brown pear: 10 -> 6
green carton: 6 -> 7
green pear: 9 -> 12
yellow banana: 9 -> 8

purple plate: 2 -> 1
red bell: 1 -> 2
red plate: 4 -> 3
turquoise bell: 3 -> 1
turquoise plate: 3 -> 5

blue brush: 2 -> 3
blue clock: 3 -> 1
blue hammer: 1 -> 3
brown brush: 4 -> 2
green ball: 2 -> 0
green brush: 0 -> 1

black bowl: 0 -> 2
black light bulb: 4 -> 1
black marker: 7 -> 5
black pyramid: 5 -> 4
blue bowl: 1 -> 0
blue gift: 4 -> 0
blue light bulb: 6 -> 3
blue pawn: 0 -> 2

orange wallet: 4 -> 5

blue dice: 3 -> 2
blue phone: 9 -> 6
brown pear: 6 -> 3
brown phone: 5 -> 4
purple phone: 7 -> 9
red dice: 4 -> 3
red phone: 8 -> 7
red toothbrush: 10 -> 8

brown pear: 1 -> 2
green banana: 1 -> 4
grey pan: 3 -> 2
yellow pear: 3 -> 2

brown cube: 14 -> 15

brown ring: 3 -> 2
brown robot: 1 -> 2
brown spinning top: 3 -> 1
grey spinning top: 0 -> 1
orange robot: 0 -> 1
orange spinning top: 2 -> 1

* * * *

Task instructions - Your answer must be the lines above from the one containing "turquoise plate: 3 -> 5" to the one containing "blue light bulb: 6 -> 3", both included, restated word for word.

Written solution -
turquoise plate: 3 -> 5

blue brush: 2 -> 3
blue clock: 3 -> 1
blue hammer: 1 -> 3
brown brush: 4 -> 2
green ball: 2 -> 0
green brush: 0 -> 1

black bowl: 0 -> 2
black light bulb: 4 -> 1
black marker: 7 -> 5
black pyramid: 5 -> 4
blue bowl: 1 -> 0
blue gift: 4 -> 0
blue light bulb: 6 -> 3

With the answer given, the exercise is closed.